**ENTRIES PROVIDED:**

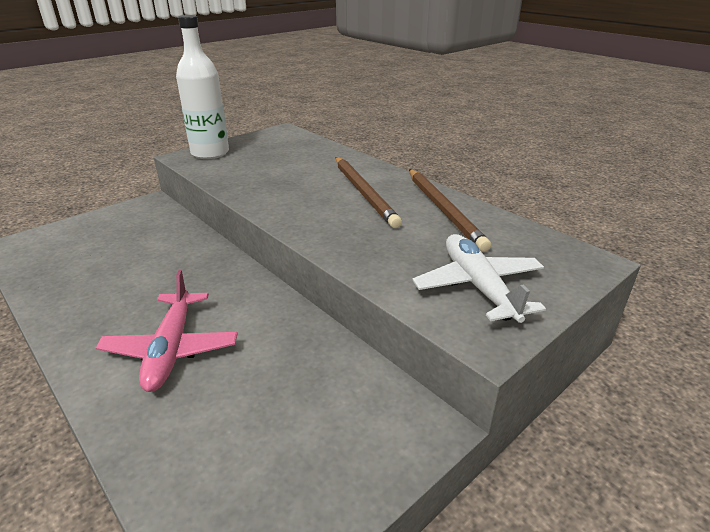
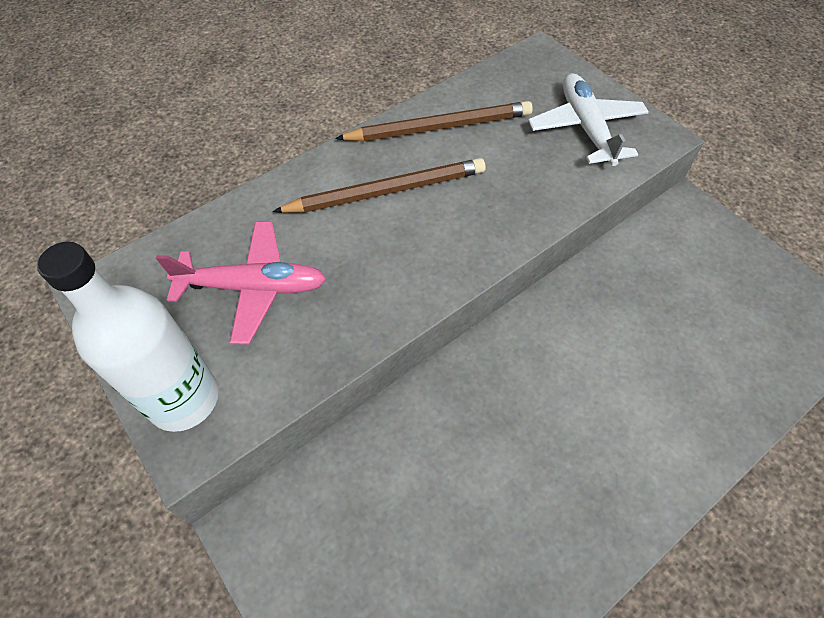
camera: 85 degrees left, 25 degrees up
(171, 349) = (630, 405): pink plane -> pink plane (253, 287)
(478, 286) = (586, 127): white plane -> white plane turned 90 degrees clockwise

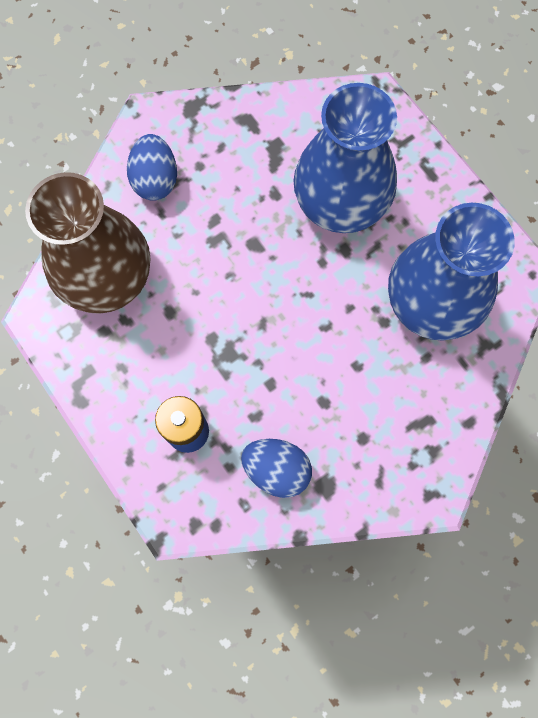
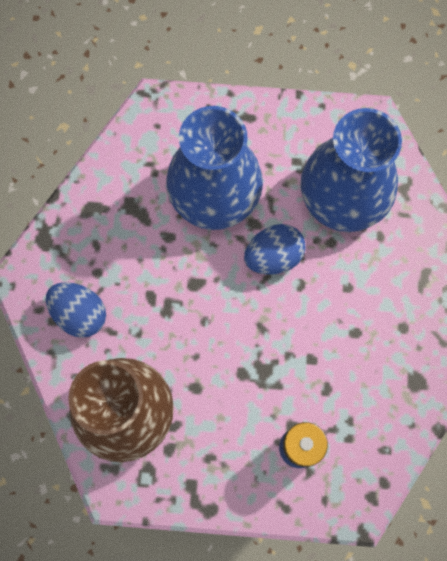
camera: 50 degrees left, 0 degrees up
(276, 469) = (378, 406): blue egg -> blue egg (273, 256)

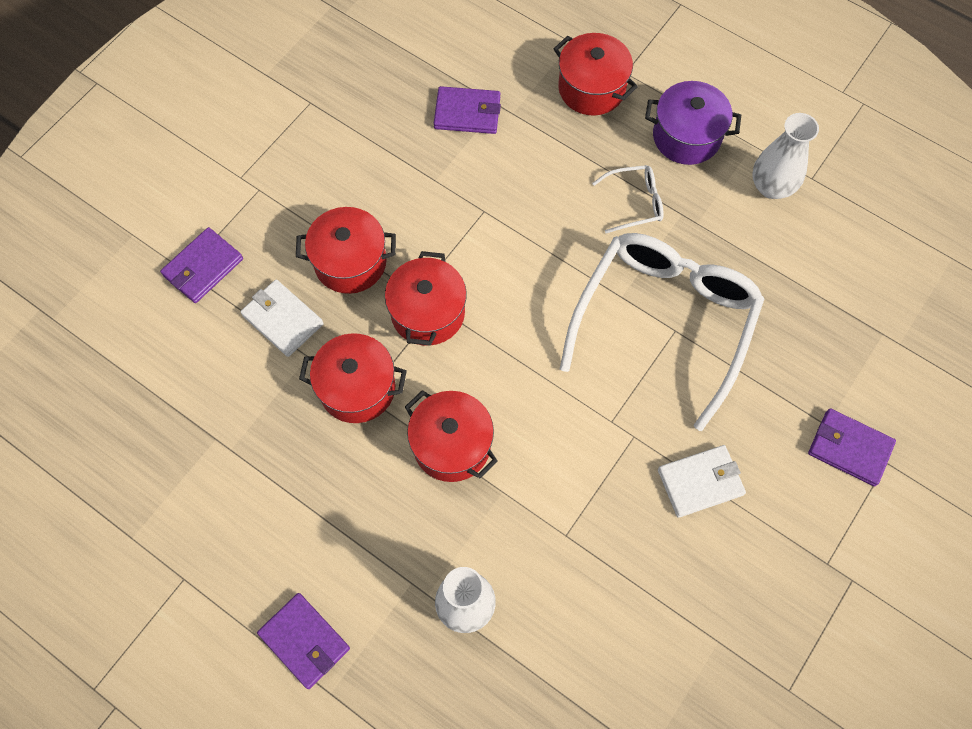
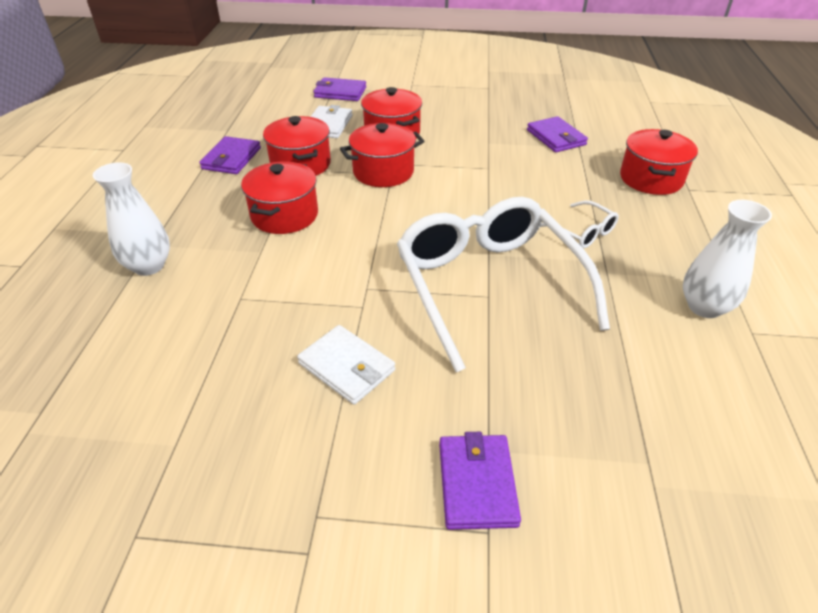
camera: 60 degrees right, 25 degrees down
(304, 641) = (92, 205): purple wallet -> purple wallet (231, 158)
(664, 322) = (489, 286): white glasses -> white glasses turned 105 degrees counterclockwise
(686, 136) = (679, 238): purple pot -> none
--
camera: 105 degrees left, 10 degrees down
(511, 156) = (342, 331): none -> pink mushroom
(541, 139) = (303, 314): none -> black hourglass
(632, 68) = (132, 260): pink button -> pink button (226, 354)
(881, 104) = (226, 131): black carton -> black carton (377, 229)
---
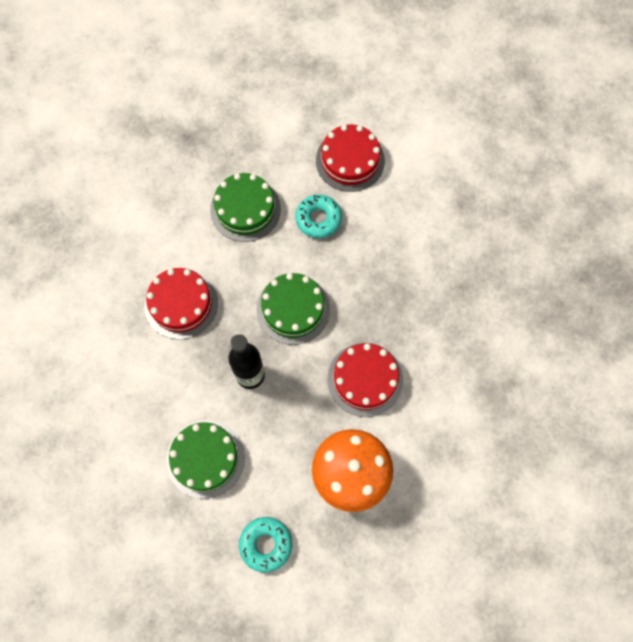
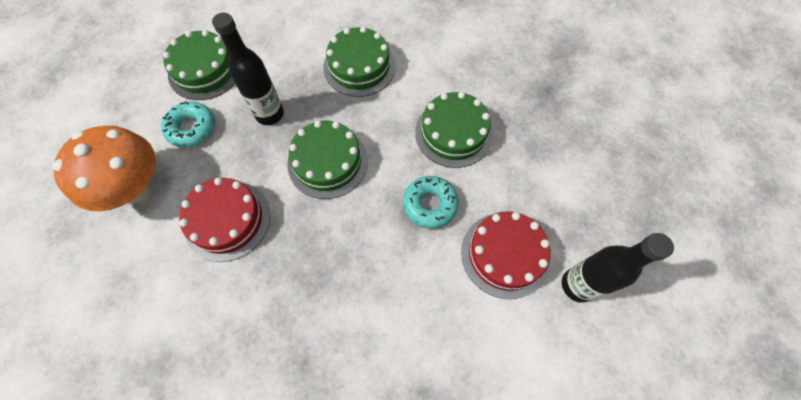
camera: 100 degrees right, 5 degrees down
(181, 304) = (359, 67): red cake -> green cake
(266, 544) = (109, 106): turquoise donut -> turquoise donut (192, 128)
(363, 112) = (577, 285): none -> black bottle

**WORK TO BE COMPLETED:** Reproduce only the lines above, starting at the line with "(632, 68) = (132, 260): pink" and ending at the line with "(881, 104) = (226, 131): black", exactly as written.

**REPLY TO THE TASK:**
(632, 68) = (132, 260): pink button -> pink button (226, 354)
(881, 104) = (226, 131): black carton -> black carton (377, 229)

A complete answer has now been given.